**Data provided**
◇ ◇ ◇
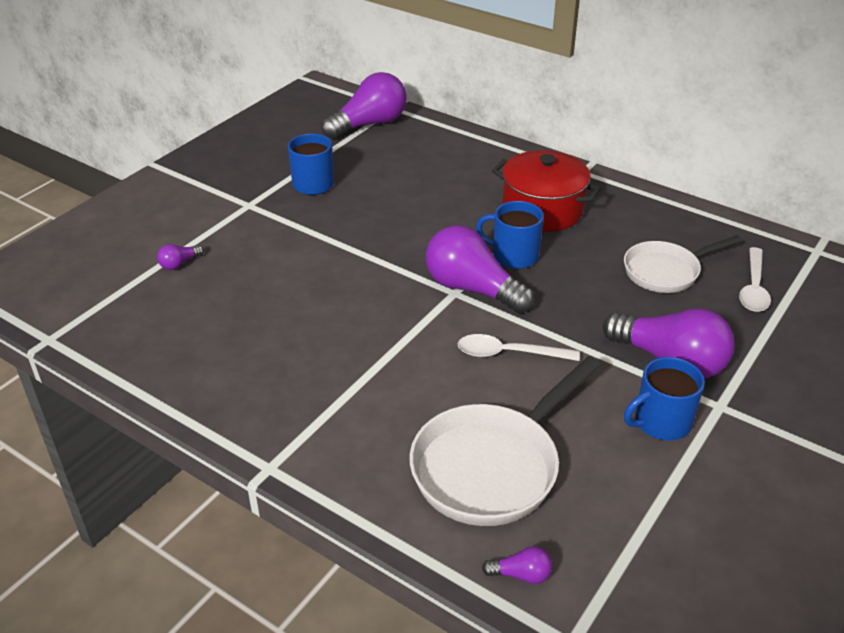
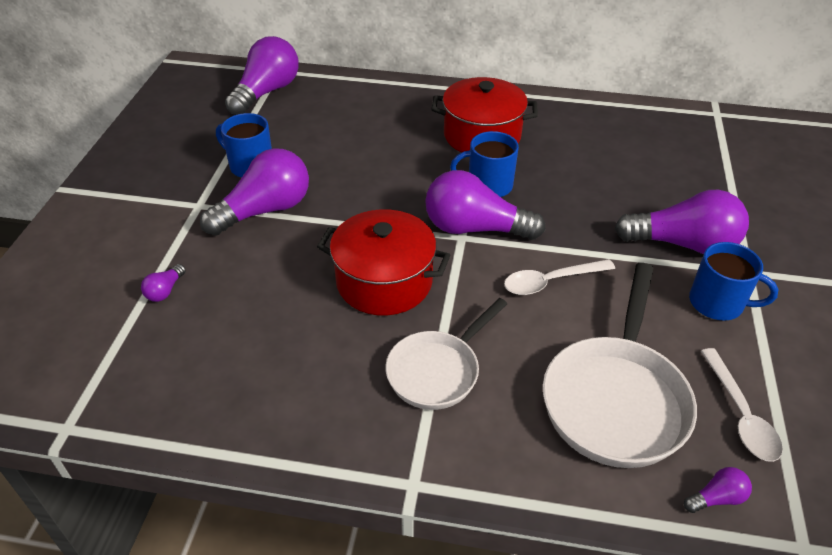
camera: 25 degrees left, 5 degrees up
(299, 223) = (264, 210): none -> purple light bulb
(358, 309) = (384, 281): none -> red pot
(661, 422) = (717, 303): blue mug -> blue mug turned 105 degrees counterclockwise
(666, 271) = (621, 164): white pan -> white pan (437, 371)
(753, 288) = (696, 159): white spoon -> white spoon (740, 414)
◇ ◇ ◇
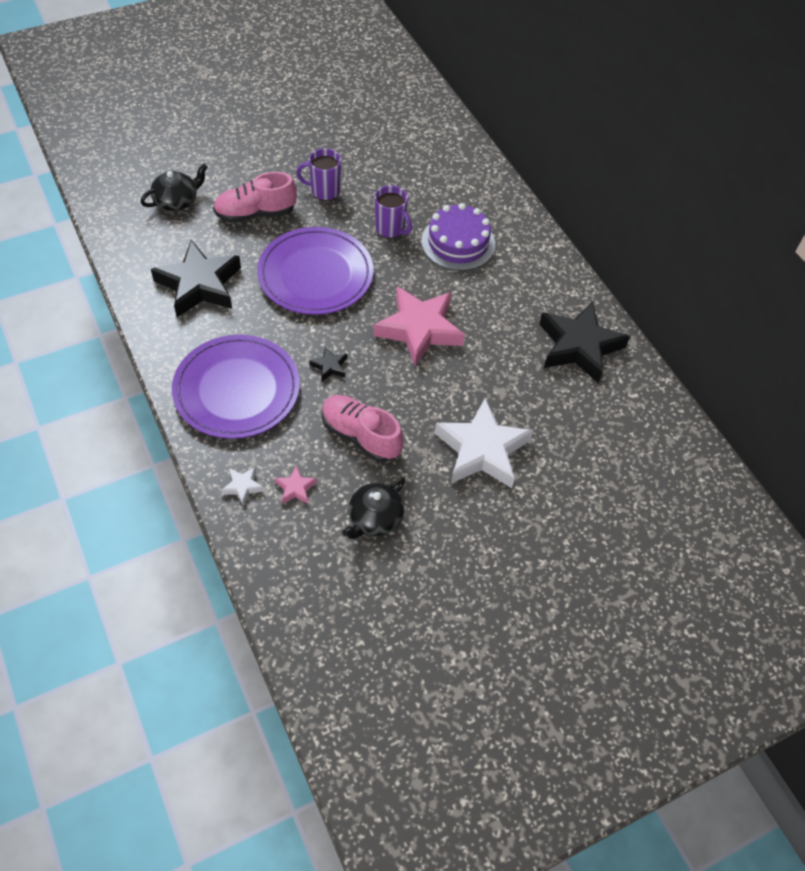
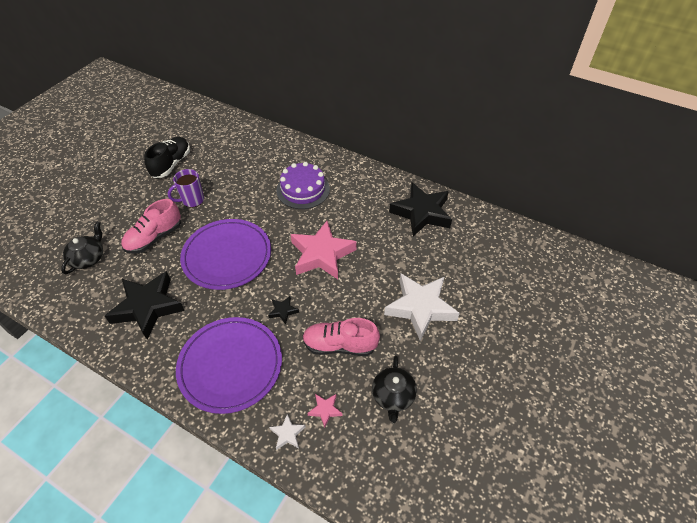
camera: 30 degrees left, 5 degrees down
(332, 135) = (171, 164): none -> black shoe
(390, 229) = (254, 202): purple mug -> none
◇ ◇ ◇
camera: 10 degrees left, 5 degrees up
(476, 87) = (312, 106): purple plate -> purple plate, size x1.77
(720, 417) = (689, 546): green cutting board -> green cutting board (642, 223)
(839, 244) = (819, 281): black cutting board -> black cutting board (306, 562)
◇ ◇ ◇
**Problem description**
What is needed is a verbatim copy of every line in the records above from the one containing "camera: 25 degrees left, 5 degrees up" down to the one containing "(753, 288) = (696, 159): white", both included, and nothing more.

**Answer for this exercise**
camera: 25 degrees left, 5 degrees up
(299, 223) = (264, 210): none -> purple light bulb
(358, 309) = (384, 281): none -> red pot
(661, 422) = (717, 303): blue mug -> blue mug turned 105 degrees counterclockwise
(666, 271) = (621, 164): white pan -> white pan (437, 371)
(753, 288) = (696, 159): white spoon -> white spoon (740, 414)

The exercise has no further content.